INFORMATION SUPPLIED
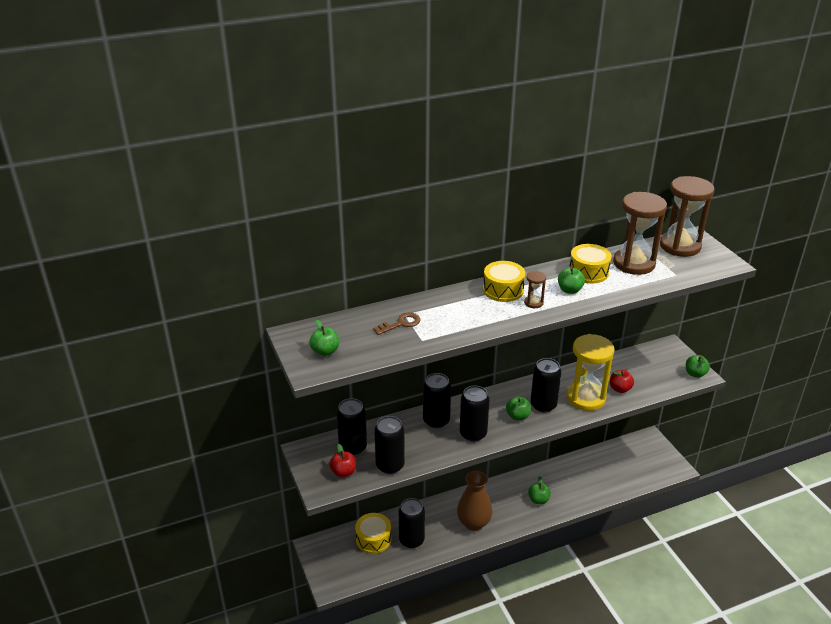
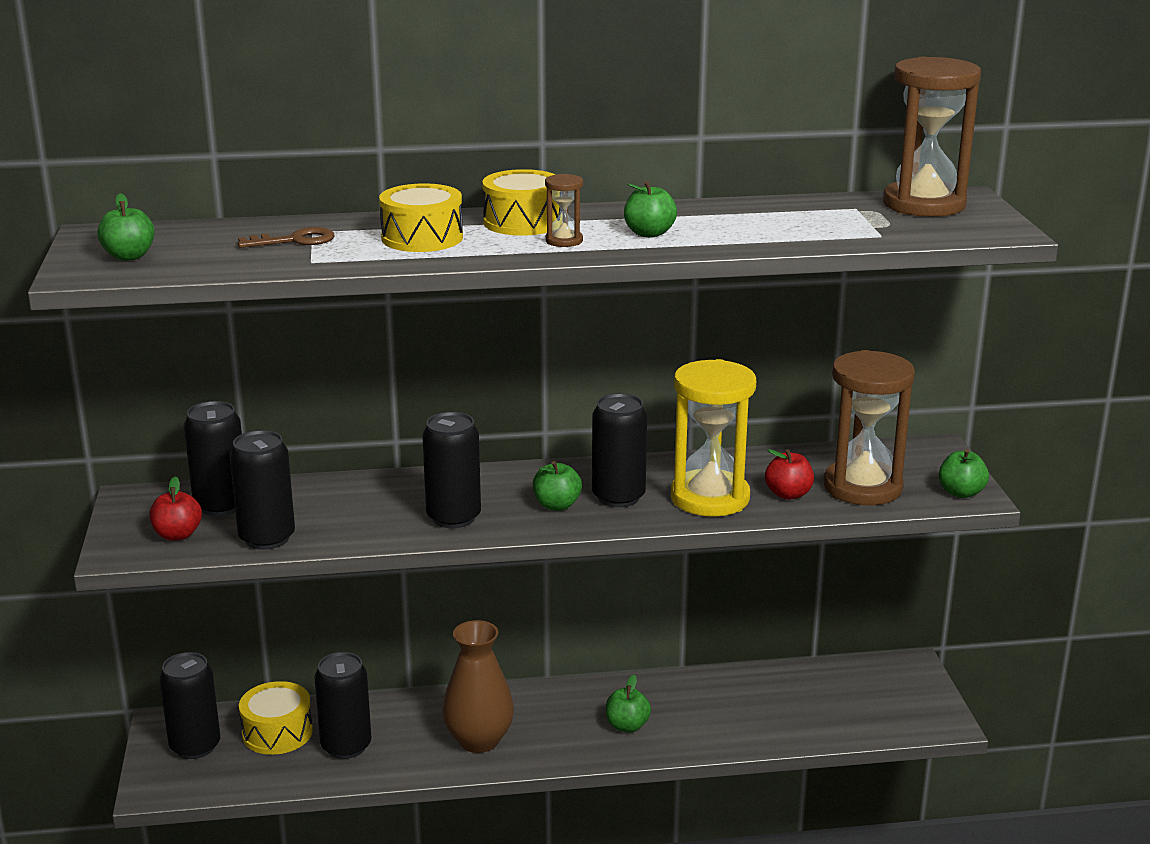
camera: 15 degrees right, 10 degrees down
black can [423,373,451,428] -> black can moved to [159,652,220,759]
yellow drum [569,244,612,283] -> yellow drum moved to [379,183,463,252]
brown hourglass [613,192,667,275] -> brown hourglass moved to [823,350,915,505]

EXERCISE AIM
Looking at the material above, count the lines where the word "moved" occurs, and answer with that count alone.

RESULT FOR THIS EXERCISE
3